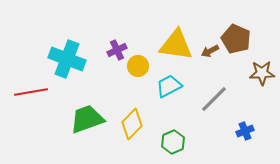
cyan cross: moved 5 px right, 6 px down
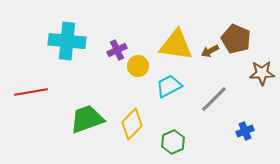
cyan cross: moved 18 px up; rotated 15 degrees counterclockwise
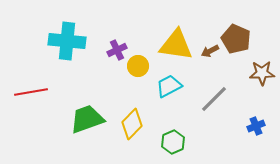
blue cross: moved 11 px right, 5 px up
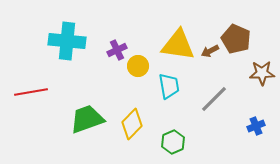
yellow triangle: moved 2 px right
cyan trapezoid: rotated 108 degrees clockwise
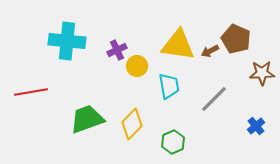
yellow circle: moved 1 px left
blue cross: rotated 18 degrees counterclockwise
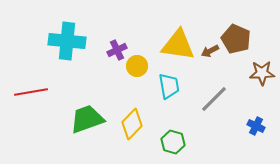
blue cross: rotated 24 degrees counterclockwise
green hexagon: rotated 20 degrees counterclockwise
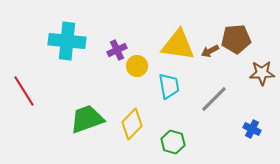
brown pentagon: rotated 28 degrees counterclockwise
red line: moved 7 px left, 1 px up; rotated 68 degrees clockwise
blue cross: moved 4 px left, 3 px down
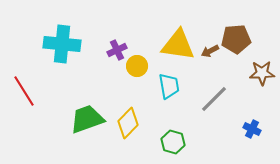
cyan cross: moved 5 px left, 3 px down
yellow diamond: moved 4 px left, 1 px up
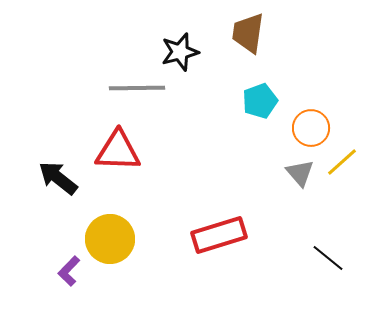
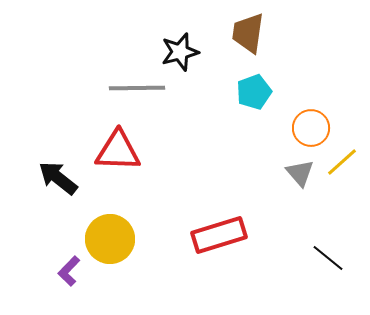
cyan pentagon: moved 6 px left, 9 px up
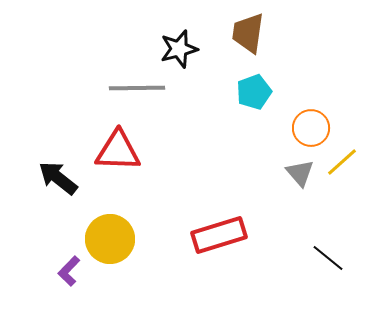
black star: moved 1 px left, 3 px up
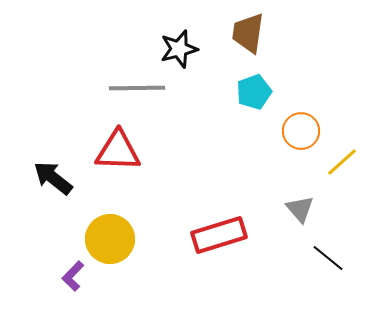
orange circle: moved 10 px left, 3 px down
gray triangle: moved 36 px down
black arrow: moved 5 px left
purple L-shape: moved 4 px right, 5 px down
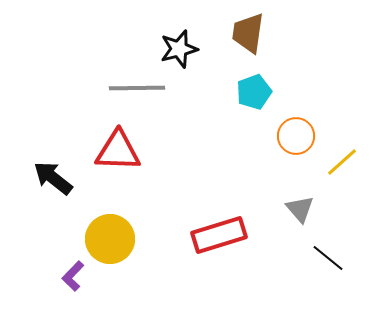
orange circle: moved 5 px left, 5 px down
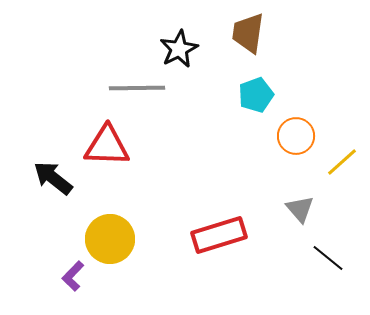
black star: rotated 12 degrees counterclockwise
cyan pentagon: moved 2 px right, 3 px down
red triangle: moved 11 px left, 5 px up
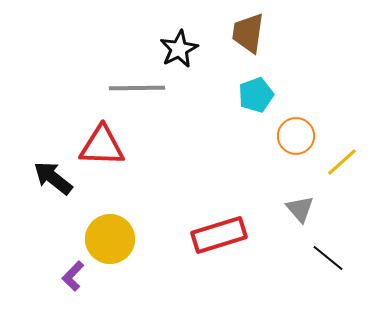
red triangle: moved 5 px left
----
> Written exercise: Can you write out all of the data above again, swapping "blue cross" for "indigo cross" wherever it appears and keeping everything else the same, but leaving the pictures out?

> The answer:
cyan cross: moved 5 px right, 6 px down
cyan cross: moved 18 px up; rotated 15 degrees counterclockwise
indigo cross: moved 11 px right, 5 px up
yellow triangle: moved 2 px right
cyan trapezoid: rotated 108 degrees clockwise
yellow circle: moved 1 px left
indigo cross: rotated 18 degrees counterclockwise
indigo cross: rotated 24 degrees counterclockwise
green hexagon: rotated 20 degrees counterclockwise
brown pentagon: rotated 28 degrees counterclockwise
red line: moved 7 px left, 1 px up; rotated 68 degrees clockwise
indigo cross: moved 4 px left, 3 px down
cyan cross: moved 5 px left, 3 px down
yellow diamond: moved 4 px left, 1 px up
cyan pentagon: moved 6 px left, 9 px up
black star: moved 1 px left, 3 px up
orange circle: moved 10 px left, 3 px down
gray triangle: moved 36 px down
black arrow: moved 5 px left
purple L-shape: moved 4 px right, 5 px down
orange circle: moved 5 px left, 5 px down
black star: rotated 12 degrees counterclockwise
cyan pentagon: moved 2 px right, 3 px down
red triangle: moved 11 px left, 5 px up
red triangle: moved 5 px left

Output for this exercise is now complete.